Go through the listing beneath and show each line containing the string "pentagon".

•••••

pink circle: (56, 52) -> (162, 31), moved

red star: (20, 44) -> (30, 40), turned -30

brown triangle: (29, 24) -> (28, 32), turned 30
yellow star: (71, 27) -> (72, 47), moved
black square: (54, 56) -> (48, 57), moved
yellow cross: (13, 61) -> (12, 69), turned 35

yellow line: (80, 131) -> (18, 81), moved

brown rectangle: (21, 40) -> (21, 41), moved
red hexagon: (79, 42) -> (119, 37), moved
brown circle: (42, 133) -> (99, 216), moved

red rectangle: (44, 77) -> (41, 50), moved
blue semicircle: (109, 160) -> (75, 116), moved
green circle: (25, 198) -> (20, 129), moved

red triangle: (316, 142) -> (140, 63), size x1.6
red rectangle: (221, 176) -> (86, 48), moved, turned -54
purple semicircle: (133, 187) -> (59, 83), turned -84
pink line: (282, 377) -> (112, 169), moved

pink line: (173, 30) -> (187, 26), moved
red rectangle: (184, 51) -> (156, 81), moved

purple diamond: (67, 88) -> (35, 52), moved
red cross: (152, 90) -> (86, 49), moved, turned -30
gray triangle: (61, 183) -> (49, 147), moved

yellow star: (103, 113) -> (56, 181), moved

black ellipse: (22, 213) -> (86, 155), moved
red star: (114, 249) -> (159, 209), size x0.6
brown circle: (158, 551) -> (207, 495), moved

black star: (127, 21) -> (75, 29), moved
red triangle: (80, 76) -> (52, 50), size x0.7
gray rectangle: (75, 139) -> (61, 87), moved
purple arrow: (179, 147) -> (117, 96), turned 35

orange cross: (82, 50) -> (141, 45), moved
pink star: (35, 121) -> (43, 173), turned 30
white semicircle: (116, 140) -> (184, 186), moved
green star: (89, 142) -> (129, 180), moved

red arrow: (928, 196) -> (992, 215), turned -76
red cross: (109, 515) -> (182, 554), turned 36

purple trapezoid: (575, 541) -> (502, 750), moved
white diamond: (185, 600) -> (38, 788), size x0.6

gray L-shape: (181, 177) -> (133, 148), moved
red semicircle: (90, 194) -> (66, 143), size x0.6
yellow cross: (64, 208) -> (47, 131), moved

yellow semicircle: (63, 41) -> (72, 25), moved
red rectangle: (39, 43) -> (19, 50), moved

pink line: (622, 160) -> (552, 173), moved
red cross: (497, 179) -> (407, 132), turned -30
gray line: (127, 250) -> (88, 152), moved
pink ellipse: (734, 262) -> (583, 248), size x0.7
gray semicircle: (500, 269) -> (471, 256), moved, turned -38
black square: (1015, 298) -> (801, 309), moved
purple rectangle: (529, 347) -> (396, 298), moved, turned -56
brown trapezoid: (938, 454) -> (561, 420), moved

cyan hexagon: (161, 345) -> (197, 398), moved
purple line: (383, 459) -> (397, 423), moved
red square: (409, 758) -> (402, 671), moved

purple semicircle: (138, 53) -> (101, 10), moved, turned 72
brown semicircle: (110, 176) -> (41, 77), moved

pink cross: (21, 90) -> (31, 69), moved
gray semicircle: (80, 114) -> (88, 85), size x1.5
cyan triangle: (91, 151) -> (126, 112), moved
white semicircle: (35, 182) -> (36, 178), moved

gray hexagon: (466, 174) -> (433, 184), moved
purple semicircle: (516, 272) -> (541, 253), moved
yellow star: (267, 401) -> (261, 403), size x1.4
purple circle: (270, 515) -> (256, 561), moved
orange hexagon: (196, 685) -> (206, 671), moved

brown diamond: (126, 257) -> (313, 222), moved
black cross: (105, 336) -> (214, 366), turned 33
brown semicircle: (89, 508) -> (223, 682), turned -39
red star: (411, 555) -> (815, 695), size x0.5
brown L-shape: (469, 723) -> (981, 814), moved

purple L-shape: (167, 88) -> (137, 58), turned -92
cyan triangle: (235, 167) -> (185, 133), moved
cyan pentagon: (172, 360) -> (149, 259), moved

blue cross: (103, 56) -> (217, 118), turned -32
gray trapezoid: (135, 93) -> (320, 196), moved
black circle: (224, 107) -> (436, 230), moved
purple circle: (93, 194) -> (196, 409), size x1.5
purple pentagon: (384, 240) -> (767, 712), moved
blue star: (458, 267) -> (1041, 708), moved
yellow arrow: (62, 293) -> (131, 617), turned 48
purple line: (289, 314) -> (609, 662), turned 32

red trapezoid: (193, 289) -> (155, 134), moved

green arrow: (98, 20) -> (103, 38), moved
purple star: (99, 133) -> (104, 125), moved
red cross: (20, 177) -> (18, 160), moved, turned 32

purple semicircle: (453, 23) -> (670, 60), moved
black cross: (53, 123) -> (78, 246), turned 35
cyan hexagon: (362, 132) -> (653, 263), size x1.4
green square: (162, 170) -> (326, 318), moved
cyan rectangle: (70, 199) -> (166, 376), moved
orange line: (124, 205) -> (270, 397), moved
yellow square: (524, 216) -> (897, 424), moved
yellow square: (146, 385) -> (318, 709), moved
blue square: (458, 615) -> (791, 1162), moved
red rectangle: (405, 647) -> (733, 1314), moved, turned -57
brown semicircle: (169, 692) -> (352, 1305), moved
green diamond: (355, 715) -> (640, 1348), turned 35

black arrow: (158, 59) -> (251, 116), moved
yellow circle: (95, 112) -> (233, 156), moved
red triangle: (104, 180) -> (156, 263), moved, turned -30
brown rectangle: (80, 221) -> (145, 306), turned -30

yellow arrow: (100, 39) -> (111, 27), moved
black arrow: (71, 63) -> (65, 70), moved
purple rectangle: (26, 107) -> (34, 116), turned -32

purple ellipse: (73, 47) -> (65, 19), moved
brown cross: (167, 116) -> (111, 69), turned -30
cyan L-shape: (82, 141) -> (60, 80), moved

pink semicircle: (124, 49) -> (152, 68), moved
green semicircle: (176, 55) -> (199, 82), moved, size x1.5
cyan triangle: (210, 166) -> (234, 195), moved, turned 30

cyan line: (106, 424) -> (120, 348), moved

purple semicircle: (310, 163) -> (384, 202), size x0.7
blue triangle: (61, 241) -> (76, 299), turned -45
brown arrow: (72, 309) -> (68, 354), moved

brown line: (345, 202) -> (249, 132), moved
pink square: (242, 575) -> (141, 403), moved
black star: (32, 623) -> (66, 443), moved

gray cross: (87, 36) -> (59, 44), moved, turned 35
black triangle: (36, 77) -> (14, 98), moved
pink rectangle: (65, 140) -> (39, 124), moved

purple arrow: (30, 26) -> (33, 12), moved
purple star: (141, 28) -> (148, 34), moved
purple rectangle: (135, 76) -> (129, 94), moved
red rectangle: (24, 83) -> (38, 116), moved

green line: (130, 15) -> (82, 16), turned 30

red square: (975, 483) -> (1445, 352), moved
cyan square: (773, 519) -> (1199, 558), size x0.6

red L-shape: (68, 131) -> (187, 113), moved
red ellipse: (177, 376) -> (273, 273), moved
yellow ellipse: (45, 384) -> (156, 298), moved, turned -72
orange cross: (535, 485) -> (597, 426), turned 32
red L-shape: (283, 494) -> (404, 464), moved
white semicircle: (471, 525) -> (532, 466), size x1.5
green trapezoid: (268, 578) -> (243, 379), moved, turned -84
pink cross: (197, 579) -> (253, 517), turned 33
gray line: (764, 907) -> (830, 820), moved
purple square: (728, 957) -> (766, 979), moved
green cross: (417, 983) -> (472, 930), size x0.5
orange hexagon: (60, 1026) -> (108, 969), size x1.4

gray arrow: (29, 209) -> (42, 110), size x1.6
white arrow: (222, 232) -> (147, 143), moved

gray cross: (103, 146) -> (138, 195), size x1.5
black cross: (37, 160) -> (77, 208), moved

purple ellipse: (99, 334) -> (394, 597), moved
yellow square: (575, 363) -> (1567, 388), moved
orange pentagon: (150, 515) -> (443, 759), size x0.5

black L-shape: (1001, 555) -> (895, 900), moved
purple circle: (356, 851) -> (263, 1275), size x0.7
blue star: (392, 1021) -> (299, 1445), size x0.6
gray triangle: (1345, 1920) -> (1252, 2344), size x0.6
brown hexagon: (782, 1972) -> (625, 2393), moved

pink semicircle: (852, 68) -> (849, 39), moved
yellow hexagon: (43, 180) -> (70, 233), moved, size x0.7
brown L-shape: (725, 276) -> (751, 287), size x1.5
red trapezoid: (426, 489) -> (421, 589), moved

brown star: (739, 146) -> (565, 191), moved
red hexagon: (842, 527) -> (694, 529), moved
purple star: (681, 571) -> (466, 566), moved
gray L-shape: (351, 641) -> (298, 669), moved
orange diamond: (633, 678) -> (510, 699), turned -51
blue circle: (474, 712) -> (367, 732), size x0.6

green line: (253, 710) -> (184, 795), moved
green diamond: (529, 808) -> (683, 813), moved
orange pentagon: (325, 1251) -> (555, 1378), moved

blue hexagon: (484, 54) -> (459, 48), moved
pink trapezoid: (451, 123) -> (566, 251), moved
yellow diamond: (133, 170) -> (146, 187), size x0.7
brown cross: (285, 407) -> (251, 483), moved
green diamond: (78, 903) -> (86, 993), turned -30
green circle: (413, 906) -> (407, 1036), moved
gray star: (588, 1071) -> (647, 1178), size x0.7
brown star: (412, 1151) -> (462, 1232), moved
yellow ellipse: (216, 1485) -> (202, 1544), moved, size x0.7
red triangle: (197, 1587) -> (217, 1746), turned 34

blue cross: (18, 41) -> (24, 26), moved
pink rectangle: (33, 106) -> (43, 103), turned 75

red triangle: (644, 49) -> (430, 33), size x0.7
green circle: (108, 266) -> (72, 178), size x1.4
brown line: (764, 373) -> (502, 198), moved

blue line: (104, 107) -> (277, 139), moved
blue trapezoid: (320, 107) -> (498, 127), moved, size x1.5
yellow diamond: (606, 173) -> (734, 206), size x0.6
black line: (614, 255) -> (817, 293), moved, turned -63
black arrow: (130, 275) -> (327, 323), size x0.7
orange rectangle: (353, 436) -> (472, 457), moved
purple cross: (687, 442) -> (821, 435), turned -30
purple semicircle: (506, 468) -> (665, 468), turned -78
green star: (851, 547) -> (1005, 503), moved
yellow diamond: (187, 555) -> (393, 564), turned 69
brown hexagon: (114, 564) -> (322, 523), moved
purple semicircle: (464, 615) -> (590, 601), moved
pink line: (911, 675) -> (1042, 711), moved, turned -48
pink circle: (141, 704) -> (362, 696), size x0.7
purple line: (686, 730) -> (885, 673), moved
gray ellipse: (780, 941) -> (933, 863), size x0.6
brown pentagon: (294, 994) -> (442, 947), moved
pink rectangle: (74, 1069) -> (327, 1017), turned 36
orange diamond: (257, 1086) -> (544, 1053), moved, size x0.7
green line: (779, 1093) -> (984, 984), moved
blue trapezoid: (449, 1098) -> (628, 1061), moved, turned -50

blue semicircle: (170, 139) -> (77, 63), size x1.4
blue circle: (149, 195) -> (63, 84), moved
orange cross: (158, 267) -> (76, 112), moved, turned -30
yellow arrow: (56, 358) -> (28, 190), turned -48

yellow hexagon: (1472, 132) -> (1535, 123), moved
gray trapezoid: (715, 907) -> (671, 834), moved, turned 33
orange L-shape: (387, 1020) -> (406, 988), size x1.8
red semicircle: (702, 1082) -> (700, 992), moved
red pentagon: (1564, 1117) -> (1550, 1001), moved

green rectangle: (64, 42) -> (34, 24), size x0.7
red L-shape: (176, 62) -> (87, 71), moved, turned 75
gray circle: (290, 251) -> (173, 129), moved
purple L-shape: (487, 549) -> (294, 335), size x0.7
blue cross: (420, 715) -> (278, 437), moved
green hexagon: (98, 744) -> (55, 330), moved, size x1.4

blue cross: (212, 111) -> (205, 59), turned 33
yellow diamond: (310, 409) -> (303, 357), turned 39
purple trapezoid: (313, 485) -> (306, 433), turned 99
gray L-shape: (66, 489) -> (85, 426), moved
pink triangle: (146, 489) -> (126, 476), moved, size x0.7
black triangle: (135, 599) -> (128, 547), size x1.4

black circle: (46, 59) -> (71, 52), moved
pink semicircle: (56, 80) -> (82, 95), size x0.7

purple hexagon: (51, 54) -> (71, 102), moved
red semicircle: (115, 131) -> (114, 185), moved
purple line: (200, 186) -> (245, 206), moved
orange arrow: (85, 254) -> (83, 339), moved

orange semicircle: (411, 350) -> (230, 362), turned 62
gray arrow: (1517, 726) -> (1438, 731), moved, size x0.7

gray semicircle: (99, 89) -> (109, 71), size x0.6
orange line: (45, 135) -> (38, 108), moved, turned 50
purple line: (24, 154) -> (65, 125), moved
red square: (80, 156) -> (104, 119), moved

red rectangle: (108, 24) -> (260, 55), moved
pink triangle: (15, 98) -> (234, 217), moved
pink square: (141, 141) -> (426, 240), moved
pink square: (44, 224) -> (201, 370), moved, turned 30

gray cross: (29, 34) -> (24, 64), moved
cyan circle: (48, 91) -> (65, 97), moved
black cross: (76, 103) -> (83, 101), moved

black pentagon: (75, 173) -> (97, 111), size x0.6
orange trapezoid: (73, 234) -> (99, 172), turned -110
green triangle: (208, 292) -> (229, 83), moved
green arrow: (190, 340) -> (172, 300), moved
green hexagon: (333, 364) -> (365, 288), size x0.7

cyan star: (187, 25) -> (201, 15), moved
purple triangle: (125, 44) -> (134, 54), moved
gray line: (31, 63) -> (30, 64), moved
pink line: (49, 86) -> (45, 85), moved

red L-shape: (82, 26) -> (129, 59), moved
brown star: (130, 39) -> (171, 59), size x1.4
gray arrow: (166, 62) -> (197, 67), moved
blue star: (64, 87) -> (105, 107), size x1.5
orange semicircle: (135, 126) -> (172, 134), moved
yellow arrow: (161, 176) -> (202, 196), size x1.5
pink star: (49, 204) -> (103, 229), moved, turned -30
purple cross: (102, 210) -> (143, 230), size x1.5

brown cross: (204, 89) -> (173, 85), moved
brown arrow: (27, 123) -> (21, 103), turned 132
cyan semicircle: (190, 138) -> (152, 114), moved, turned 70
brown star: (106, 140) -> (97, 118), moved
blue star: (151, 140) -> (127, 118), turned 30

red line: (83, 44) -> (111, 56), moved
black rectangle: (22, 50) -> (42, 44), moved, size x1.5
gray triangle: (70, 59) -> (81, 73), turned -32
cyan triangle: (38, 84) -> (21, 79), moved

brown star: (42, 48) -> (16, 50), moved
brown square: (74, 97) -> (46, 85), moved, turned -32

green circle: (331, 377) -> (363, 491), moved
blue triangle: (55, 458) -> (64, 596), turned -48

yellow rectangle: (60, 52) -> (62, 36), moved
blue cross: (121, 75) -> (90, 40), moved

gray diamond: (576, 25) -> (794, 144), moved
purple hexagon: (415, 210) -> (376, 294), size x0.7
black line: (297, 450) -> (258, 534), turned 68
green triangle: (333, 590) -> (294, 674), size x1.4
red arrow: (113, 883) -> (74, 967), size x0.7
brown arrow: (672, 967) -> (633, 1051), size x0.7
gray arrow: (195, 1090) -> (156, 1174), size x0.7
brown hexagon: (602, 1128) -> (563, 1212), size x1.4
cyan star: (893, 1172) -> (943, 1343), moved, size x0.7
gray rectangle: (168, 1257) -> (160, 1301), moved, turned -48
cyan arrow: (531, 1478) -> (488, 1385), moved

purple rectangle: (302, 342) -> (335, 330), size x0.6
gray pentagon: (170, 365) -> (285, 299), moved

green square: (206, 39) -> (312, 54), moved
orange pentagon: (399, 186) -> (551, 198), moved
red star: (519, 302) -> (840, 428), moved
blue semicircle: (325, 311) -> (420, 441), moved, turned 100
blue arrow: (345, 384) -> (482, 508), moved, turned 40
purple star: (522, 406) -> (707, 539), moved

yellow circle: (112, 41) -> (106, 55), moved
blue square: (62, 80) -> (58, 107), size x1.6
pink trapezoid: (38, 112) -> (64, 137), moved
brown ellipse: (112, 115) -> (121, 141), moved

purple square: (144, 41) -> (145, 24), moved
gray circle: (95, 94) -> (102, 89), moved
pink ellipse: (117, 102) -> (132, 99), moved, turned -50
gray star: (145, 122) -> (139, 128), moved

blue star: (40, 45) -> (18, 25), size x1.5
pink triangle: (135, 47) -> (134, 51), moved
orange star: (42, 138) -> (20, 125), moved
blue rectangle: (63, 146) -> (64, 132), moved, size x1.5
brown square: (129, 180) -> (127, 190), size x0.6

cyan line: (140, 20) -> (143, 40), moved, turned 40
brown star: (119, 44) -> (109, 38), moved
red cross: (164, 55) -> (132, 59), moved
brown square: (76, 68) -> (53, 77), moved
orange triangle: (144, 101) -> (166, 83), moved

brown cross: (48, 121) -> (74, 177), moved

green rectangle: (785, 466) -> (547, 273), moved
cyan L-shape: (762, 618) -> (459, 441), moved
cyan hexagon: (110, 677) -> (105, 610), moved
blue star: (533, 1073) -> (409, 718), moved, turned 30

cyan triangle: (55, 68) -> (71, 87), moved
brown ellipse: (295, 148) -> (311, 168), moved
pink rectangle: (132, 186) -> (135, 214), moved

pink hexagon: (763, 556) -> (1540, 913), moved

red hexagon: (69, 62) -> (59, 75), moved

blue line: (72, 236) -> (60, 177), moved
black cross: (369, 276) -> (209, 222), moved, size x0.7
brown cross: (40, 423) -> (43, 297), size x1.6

•••••

* _Result of this task_:
cyan pentagon: (172, 360) -> (149, 259), moved
purple pentagon: (384, 240) -> (767, 712), moved
orange pentagon: (150, 515) -> (443, 759), size x0.5
orange pentagon: (325, 1251) -> (555, 1378), moved
brown pentagon: (294, 994) -> (442, 947), moved
red pentagon: (1564, 1117) -> (1550, 1001), moved
black pentagon: (75, 173) -> (97, 111), size x0.6
gray pentagon: (170, 365) -> (285, 299), moved
orange pentagon: (399, 186) -> (551, 198), moved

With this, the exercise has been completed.